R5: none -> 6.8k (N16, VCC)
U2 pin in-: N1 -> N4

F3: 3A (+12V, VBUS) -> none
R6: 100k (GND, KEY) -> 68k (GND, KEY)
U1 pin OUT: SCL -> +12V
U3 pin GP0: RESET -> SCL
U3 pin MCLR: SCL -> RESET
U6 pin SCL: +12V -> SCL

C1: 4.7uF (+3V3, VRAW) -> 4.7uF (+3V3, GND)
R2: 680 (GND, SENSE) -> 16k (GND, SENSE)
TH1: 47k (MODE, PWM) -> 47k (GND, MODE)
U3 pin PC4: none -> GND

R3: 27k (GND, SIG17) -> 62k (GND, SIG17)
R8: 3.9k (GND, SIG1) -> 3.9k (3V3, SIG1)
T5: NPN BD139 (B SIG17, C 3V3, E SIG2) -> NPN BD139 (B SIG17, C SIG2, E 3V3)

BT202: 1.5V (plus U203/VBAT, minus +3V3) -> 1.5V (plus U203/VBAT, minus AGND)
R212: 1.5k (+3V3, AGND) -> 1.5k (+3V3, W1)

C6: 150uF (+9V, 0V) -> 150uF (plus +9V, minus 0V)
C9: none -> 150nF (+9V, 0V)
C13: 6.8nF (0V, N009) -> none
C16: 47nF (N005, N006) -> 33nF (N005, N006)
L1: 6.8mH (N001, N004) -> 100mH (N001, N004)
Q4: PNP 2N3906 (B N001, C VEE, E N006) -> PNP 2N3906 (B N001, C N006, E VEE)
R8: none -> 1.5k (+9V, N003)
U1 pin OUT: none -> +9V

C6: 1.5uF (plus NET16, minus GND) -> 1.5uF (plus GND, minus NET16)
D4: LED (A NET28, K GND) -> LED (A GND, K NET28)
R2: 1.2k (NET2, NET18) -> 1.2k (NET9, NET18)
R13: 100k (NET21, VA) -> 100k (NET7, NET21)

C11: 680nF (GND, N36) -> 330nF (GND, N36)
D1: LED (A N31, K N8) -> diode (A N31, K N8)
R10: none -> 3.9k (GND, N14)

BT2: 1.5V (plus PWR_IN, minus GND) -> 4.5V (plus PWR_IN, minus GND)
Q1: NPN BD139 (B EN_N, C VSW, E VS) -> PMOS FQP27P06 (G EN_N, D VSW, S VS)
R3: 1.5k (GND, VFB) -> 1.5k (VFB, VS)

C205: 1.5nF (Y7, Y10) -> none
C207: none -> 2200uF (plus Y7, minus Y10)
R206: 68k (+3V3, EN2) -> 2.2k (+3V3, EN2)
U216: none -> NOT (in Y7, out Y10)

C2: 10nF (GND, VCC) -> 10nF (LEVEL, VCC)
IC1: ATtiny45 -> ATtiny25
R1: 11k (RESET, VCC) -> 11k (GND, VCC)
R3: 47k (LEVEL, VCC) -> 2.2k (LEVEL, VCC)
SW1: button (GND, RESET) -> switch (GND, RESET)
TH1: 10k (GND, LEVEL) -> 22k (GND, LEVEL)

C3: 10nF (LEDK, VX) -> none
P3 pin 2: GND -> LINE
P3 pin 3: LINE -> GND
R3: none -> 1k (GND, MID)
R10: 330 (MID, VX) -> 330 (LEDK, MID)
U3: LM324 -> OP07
━━━━
# What to work on
Every line of the listing above that includes "minus" should be copied out.

# Solution to the exercise
BT202: 1.5V (plus U203/VBAT, minus +3V3) -> 1.5V (plus U203/VBAT, minus AGND)
C6: 150uF (+9V, 0V) -> 150uF (plus +9V, minus 0V)
C6: 1.5uF (plus NET16, minus GND) -> 1.5uF (plus GND, minus NET16)
BT2: 1.5V (plus PWR_IN, minus GND) -> 4.5V (plus PWR_IN, minus GND)
C207: none -> 2200uF (plus Y7, minus Y10)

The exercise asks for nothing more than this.